Please format the listing lines from the line with "What is the approximate" to the line with "left, is positioned", both included, as a numbered list, leaving out blank lines.

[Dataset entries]
********

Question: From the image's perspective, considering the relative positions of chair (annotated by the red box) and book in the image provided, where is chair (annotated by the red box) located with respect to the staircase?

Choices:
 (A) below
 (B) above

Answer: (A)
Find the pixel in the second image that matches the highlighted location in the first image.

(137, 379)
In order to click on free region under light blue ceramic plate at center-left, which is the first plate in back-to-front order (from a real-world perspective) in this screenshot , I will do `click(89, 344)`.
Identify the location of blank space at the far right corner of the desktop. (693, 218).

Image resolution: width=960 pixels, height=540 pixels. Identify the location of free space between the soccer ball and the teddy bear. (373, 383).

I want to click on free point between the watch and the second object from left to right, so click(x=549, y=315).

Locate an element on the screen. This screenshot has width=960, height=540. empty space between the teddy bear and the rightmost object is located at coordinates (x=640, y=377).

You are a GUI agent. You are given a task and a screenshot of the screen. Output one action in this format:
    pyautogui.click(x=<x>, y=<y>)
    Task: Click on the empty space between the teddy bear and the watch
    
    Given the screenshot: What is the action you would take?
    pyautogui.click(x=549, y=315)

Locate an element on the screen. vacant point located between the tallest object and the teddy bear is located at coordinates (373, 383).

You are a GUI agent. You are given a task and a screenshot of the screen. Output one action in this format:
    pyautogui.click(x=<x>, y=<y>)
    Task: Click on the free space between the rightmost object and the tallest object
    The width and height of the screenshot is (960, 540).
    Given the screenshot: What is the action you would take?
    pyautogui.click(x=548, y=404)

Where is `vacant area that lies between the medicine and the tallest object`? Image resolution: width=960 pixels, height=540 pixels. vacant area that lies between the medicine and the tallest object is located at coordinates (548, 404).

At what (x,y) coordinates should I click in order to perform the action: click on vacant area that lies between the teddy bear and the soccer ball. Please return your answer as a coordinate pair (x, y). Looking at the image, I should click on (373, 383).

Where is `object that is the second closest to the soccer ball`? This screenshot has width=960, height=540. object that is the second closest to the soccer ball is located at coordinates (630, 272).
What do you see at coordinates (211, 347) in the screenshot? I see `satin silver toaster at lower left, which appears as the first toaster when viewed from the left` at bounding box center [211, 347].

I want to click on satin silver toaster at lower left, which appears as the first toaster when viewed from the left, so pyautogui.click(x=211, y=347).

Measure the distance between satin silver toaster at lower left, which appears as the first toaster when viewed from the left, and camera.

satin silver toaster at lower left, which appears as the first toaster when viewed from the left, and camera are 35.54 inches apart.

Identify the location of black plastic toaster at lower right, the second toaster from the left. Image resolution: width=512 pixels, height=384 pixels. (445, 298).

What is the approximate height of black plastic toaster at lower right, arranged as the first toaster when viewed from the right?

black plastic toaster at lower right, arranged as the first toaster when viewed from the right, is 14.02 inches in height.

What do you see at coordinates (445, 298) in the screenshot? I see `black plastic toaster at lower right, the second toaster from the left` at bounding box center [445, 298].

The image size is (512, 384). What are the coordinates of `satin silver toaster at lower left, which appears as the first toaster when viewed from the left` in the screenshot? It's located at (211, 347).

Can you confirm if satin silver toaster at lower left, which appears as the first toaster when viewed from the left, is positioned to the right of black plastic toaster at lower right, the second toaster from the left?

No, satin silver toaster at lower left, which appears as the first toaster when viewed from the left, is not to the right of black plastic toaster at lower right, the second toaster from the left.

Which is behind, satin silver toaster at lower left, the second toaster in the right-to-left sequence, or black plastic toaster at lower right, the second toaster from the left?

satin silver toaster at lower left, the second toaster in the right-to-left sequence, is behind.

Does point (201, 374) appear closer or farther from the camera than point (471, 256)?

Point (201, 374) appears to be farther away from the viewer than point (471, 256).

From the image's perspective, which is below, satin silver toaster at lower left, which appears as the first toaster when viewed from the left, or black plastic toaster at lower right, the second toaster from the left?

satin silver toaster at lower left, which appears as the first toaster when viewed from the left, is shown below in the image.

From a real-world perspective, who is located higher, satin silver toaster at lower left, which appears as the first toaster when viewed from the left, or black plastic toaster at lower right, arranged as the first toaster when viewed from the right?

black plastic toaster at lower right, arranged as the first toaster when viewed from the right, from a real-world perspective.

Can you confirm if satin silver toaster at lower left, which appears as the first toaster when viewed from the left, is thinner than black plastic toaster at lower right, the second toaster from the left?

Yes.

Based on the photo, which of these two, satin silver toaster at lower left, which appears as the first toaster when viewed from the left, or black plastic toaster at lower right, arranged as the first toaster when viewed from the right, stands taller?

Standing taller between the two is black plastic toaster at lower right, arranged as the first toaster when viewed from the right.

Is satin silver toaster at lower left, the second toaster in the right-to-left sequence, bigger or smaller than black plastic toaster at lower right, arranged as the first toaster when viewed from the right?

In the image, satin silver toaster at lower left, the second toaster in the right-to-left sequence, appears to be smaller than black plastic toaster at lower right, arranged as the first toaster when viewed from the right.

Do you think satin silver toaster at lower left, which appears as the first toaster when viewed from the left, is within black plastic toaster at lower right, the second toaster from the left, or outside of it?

********

* Result for this exercise:
1. What is the approximate height of black plastic toaster at lower right, arranged as the first toaster when viewed from the right?
2. black plastic toaster at lower right, arranged as the first toaster when viewed from the right, is 14.02 inches in height.
3. What do you see at coordinates (445, 298) in the screenshot? I see `black plastic toaster at lower right, the second toaster from the left` at bounding box center [445, 298].
4. The image size is (512, 384). What are the coordinates of `satin silver toaster at lower left, which appears as the first toaster when viewed from the left` in the screenshot? It's located at (211, 347).
5. Can you confirm if satin silver toaster at lower left, which appears as the first toaster when viewed from the left, is positioned to the right of black plastic toaster at lower right, the second toaster from the left?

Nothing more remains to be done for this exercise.